GIVEN ENTRIES »
-=-=-
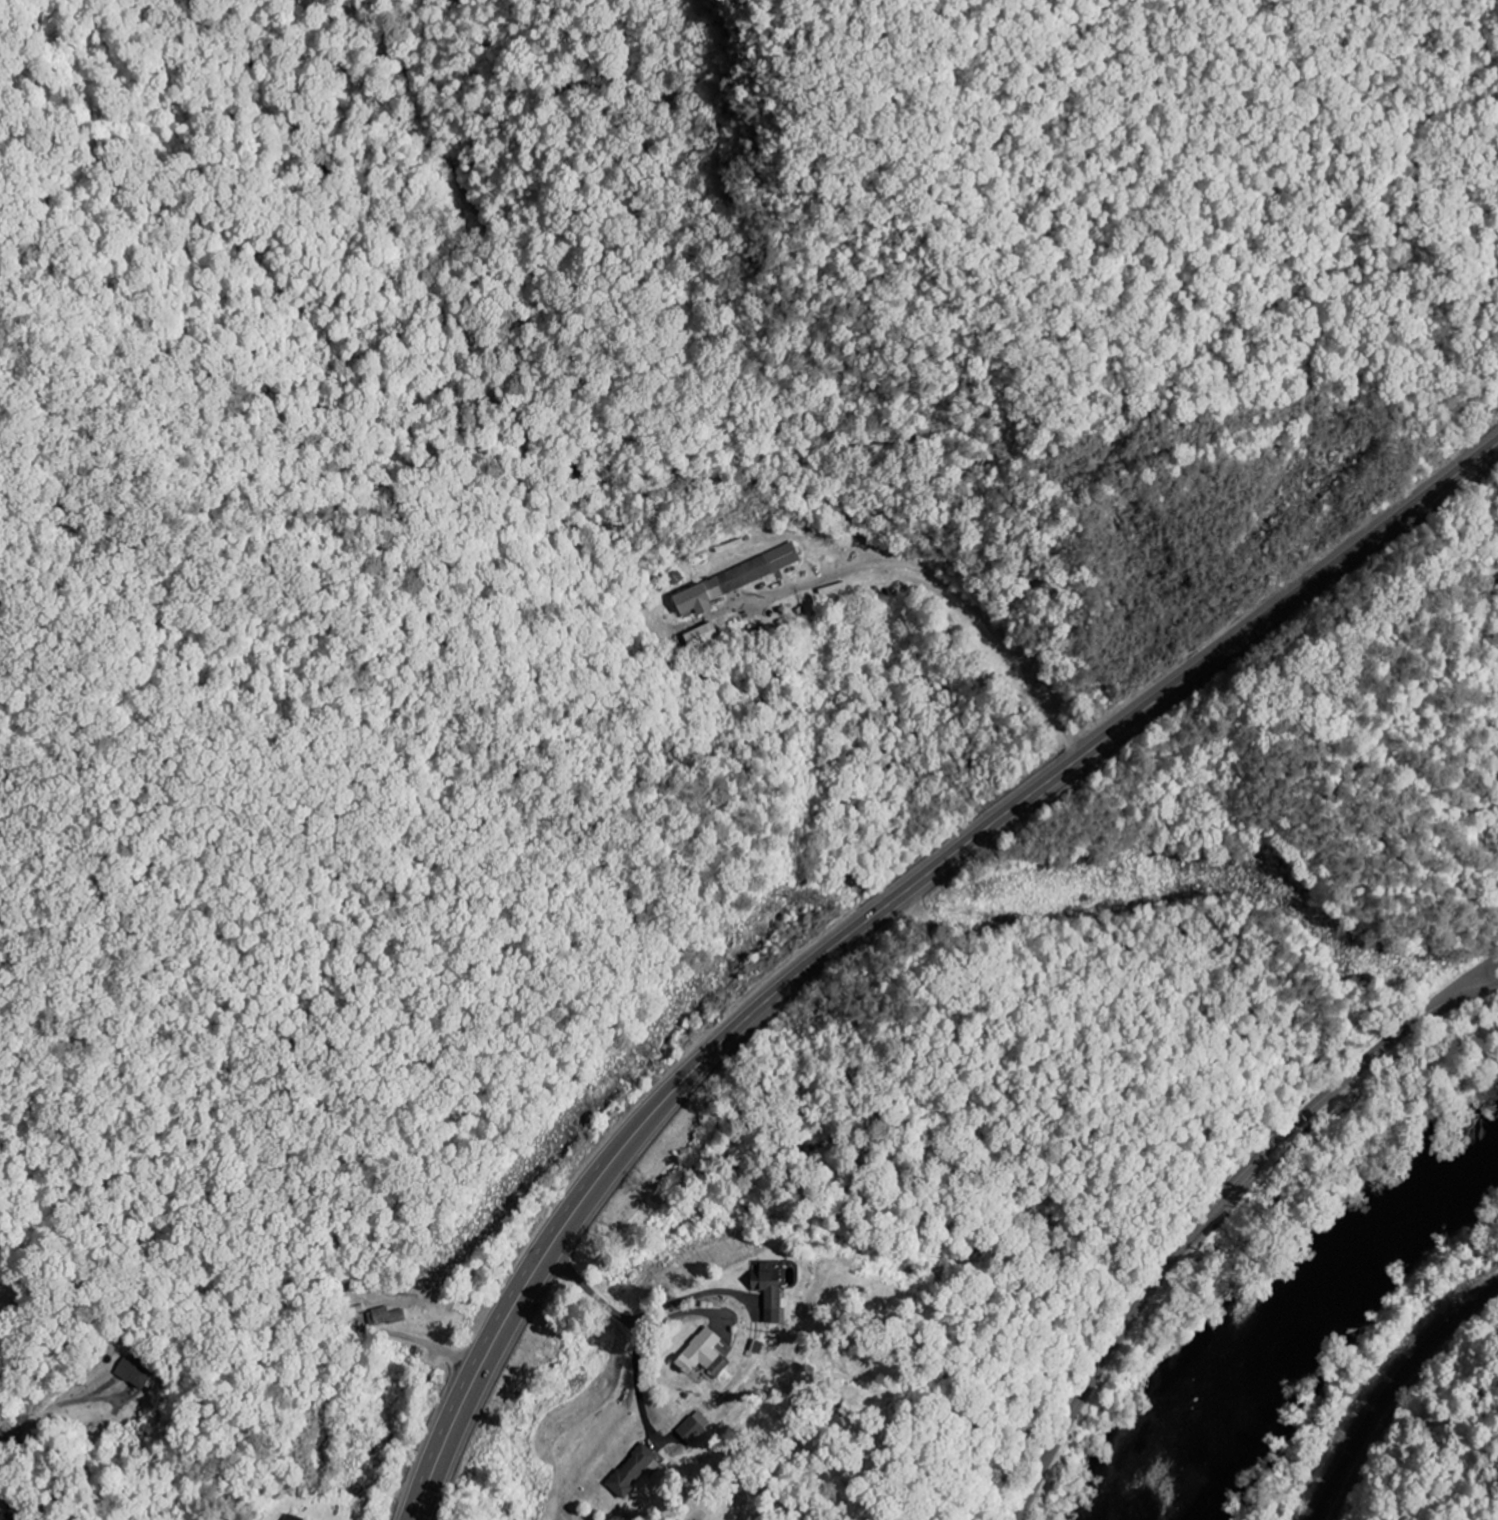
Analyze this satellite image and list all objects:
road: (957, 549)
building: (736, 581)
building: (703, 636)
road: (877, 909)
road: (1461, 988)
road: (1211, 1211)
road: (584, 1284)
building: (777, 1293)
river: (1317, 1319)
building: (716, 1354)
building: (135, 1372)
railway: (1387, 1387)
building: (701, 1428)
road: (4, 1438)
building: (641, 1471)
road: (163, 1510)
building: (289, 1518)

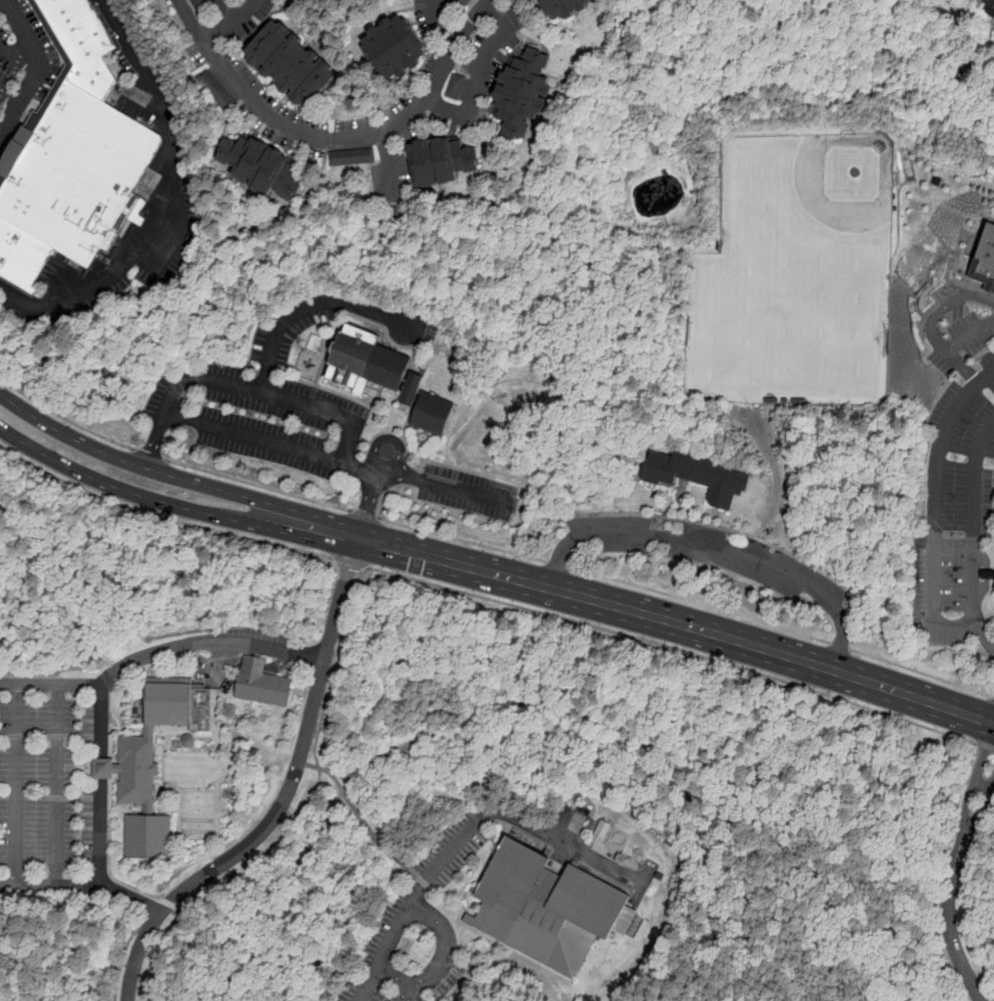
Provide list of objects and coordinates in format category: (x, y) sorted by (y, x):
building: (191, 1)
building: (468, 1)
building: (197, 3)
building: (461, 4)
building: (989, 4)
building: (563, 7)
building: (456, 9)
building: (202, 10)
road: (227, 10)
building: (514, 13)
building: (518, 20)
road: (230, 21)
road: (437, 24)
building: (522, 27)
building: (83, 43)
building: (395, 50)
road: (21, 56)
parking lot: (8, 61)
building: (290, 66)
road: (40, 71)
road: (481, 75)
building: (203, 79)
building: (458, 81)
building: (208, 84)
building: (456, 89)
building: (213, 90)
building: (218, 96)
building: (453, 96)
building: (522, 96)
road: (10, 99)
building: (223, 101)
building: (228, 107)
road: (0, 141)
road: (338, 142)
building: (371, 158)
building: (363, 159)
building: (340, 160)
building: (348, 160)
building: (356, 160)
building: (333, 161)
building: (442, 162)
building: (260, 168)
road: (389, 172)
building: (76, 173)
road: (173, 204)
park: (803, 206)
building: (21, 255)
building: (985, 259)
road: (311, 310)
road: (930, 324)
road: (966, 333)
park: (787, 338)
building: (365, 362)
road: (243, 389)
building: (432, 415)
road: (64, 417)
road: (271, 445)
road: (148, 453)
road: (393, 461)
road: (402, 465)
road: (379, 469)
road: (174, 477)
building: (699, 477)
road: (393, 479)
road: (256, 484)
road: (459, 489)
road: (171, 507)
road: (368, 509)
road: (937, 510)
road: (363, 514)
road: (159, 516)
road: (974, 524)
road: (461, 539)
road: (715, 548)
road: (992, 549)
road: (351, 562)
road: (556, 563)
building: (988, 577)
building: (993, 590)
road: (342, 600)
road: (697, 603)
road: (678, 625)
road: (983, 639)
road: (838, 645)
road: (270, 649)
road: (675, 649)
road: (155, 654)
road: (221, 657)
road: (258, 665)
road: (217, 666)
road: (920, 671)
road: (9, 683)
building: (261, 683)
road: (60, 684)
road: (133, 684)
road: (993, 696)
road: (231, 697)
building: (178, 707)
road: (215, 712)
road: (449, 720)
road: (46, 735)
road: (102, 735)
building: (186, 740)
road: (984, 748)
road: (163, 760)
building: (104, 766)
road: (66, 767)
road: (84, 767)
road: (102, 767)
road: (158, 768)
building: (135, 770)
road: (318, 771)
road: (16, 784)
road: (56, 784)
road: (102, 785)
parking lot: (53, 786)
road: (983, 787)
road: (189, 791)
park: (437, 795)
road: (971, 795)
road: (54, 796)
road: (102, 797)
road: (179, 800)
road: (217, 804)
road: (233, 807)
road: (126, 810)
road: (217, 810)
road: (278, 810)
road: (916, 813)
road: (109, 814)
park: (196, 824)
road: (975, 825)
building: (602, 828)
road: (466, 829)
building: (148, 838)
road: (378, 841)
road: (814, 841)
building: (657, 875)
road: (7, 884)
road: (58, 885)
road: (131, 898)
road: (167, 902)
road: (145, 905)
building: (546, 906)
road: (450, 918)
road: (471, 919)
road: (207, 926)
road: (488, 928)
parking lot: (419, 929)
road: (797, 930)
road: (951, 935)
road: (490, 947)
road: (124, 953)
road: (711, 953)
road: (137, 954)
road: (443, 961)
road: (473, 962)
road: (410, 991)

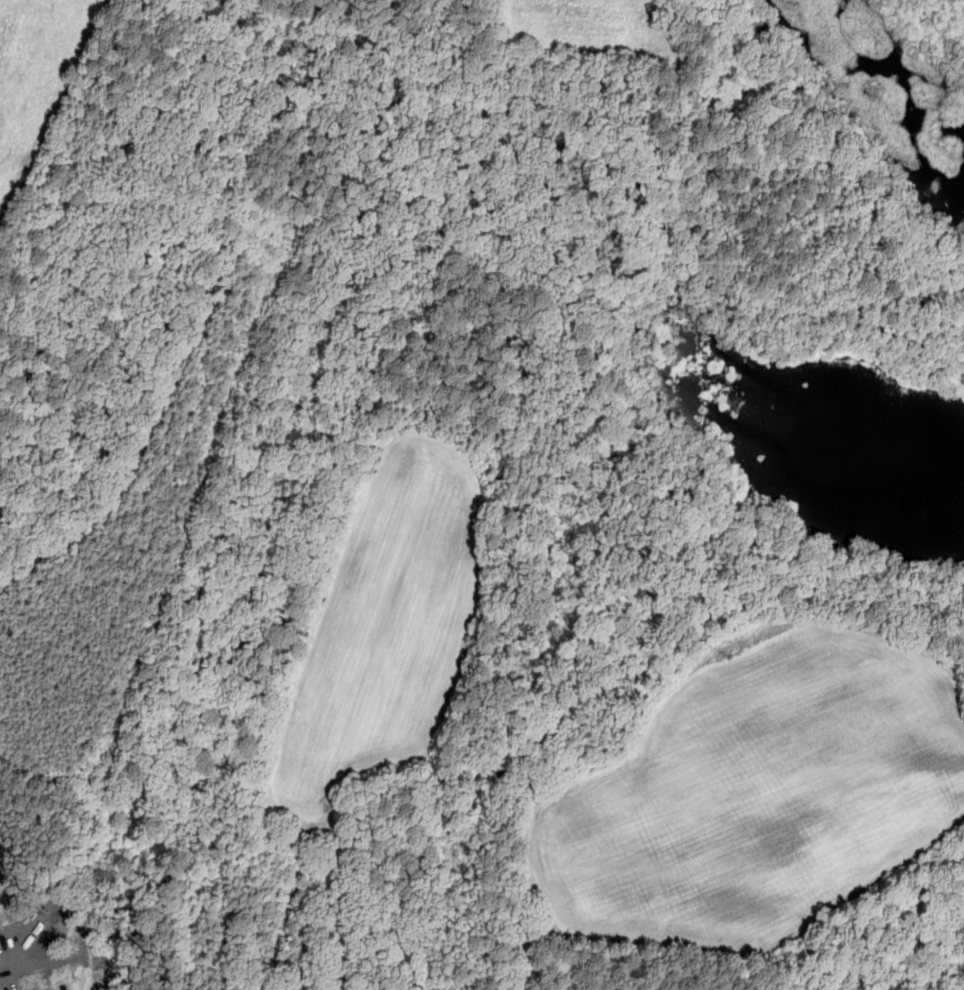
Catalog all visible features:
road: (523, 435)
building: (38, 917)
building: (0, 950)
road: (1, 962)
road: (948, 983)

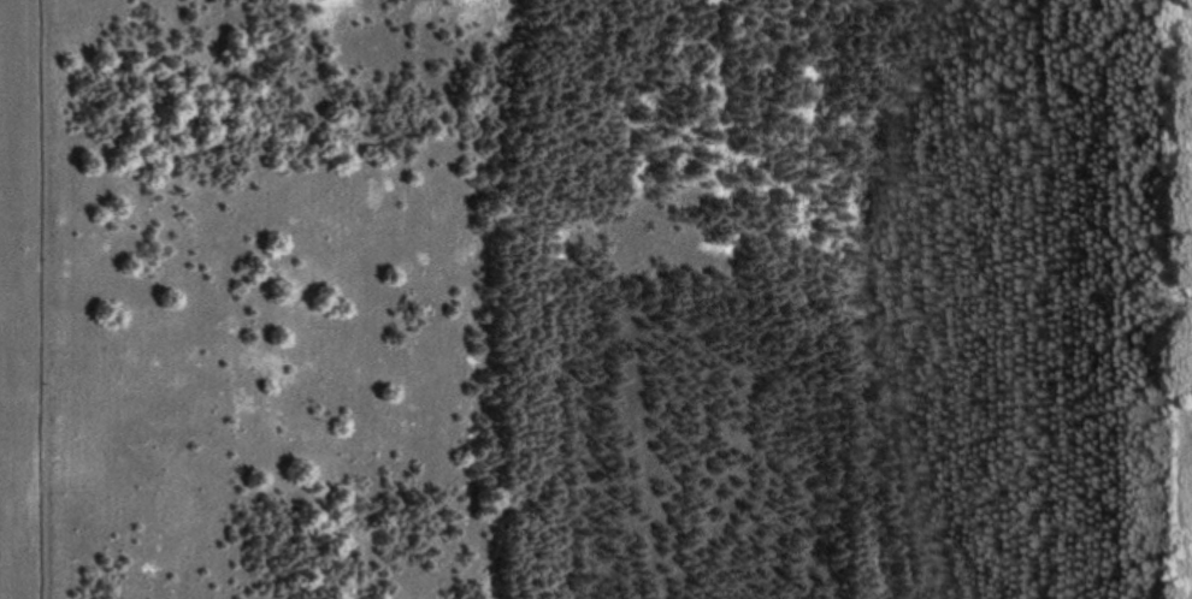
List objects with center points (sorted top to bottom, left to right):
park: (607, 299)

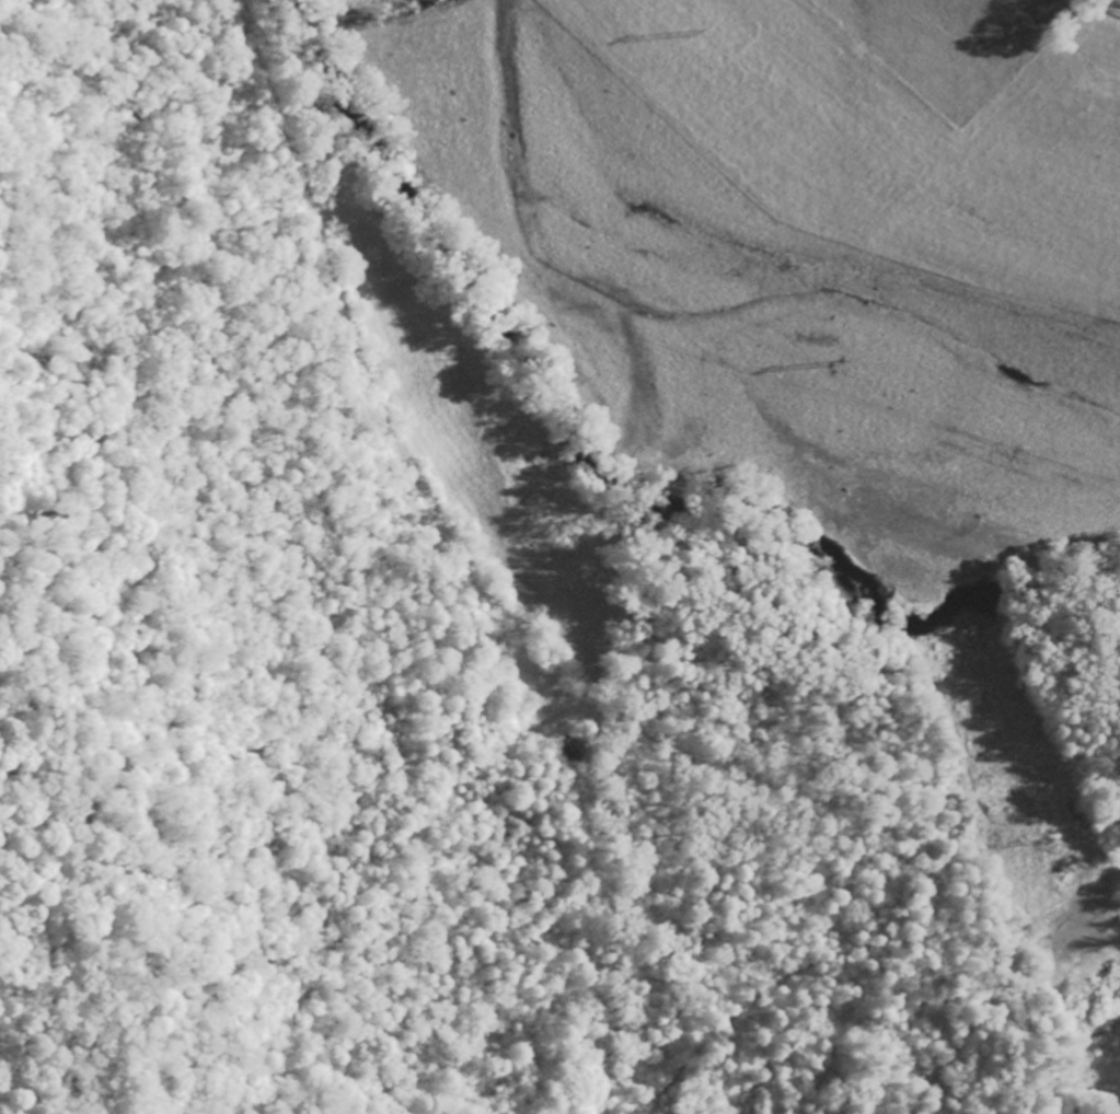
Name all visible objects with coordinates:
power tower: (840, 364)
road: (487, 613)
-=-=-
TASK OBJECTIVE » When a picture appears among the entries, skip it; transcribe everything else exactly.

RESULT FOR THIS EXERCISE »
Analyze this satellite image and list all objects:
road: (957, 549)
building: (736, 581)
building: (703, 636)
road: (877, 909)
road: (1461, 988)
road: (1211, 1211)
road: (584, 1284)
building: (777, 1293)
river: (1317, 1319)
building: (716, 1354)
building: (135, 1372)
railway: (1387, 1387)
building: (701, 1428)
road: (4, 1438)
building: (641, 1471)
road: (163, 1510)
building: (289, 1518)

Provide list of objects and coordinates in format category: (x, y) sorted by (y, x):
building: (191, 1)
building: (468, 1)
building: (197, 3)
building: (461, 4)
building: (989, 4)
building: (563, 7)
building: (456, 9)
building: (202, 10)
road: (227, 10)
building: (514, 13)
building: (518, 20)
road: (230, 21)
road: (437, 24)
building: (522, 27)
building: (83, 43)
building: (395, 50)
road: (21, 56)
parking lot: (8, 61)
building: (290, 66)
road: (40, 71)
road: (481, 75)
building: (203, 79)
building: (458, 81)
building: (208, 84)
building: (456, 89)
building: (213, 90)
building: (218, 96)
building: (453, 96)
building: (522, 96)
road: (10, 99)
building: (223, 101)
building: (228, 107)
road: (0, 141)
road: (338, 142)
building: (371, 158)
building: (363, 159)
building: (340, 160)
building: (348, 160)
building: (356, 160)
building: (333, 161)
building: (442, 162)
building: (260, 168)
road: (389, 172)
building: (76, 173)
road: (173, 204)
park: (803, 206)
building: (21, 255)
building: (985, 259)
road: (311, 310)
road: (930, 324)
road: (966, 333)
park: (787, 338)
building: (365, 362)
road: (243, 389)
building: (432, 415)
road: (64, 417)
road: (271, 445)
road: (148, 453)
road: (393, 461)
road: (402, 465)
road: (379, 469)
road: (174, 477)
building: (699, 477)
road: (393, 479)
road: (256, 484)
road: (459, 489)
road: (171, 507)
road: (368, 509)
road: (937, 510)
road: (363, 514)
road: (159, 516)
road: (974, 524)
road: (461, 539)
road: (715, 548)
road: (992, 549)
road: (351, 562)
road: (556, 563)
building: (988, 577)
building: (993, 590)
road: (342, 600)
road: (697, 603)
road: (678, 625)
road: (983, 639)
road: (838, 645)
road: (270, 649)
road: (675, 649)
road: (155, 654)
road: (221, 657)
road: (258, 665)
road: (217, 666)
road: (920, 671)
road: (9, 683)
building: (261, 683)
road: (60, 684)
road: (133, 684)
road: (993, 696)
road: (231, 697)
building: (178, 707)
road: (215, 712)
road: (449, 720)
road: (46, 735)
road: (102, 735)
building: (186, 740)
road: (984, 748)
road: (163, 760)
building: (104, 766)
road: (66, 767)
road: (84, 767)
road: (102, 767)
road: (158, 768)
building: (135, 770)
road: (318, 771)
road: (16, 784)
road: (56, 784)
road: (102, 785)
parking lot: (53, 786)
road: (983, 787)
road: (189, 791)
park: (437, 795)
road: (971, 795)
road: (54, 796)
road: (102, 797)
road: (179, 800)
road: (217, 804)
road: (233, 807)
road: (126, 810)
road: (217, 810)
road: (278, 810)
road: (916, 813)
road: (109, 814)
park: (196, 824)
road: (975, 825)
building: (602, 828)
road: (466, 829)
building: (148, 838)
road: (378, 841)
road: (814, 841)
building: (657, 875)
road: (7, 884)
road: (58, 885)
road: (131, 898)
road: (167, 902)
road: (145, 905)
building: (546, 906)
road: (450, 918)
road: (471, 919)
road: (207, 926)
road: (488, 928)
parking lot: (419, 929)
road: (797, 930)
road: (951, 935)
road: (490, 947)
road: (124, 953)
road: (711, 953)
road: (137, 954)
road: (443, 961)
road: (473, 962)
road: (410, 991)

Catalog all visible features:
road: (523, 435)
building: (38, 917)
building: (0, 950)
road: (1, 962)
road: (948, 983)

List objects with center points (sorted top to bottom, left to right):
park: (607, 299)

Name all visible objects with coordinates:
power tower: (840, 364)
road: (487, 613)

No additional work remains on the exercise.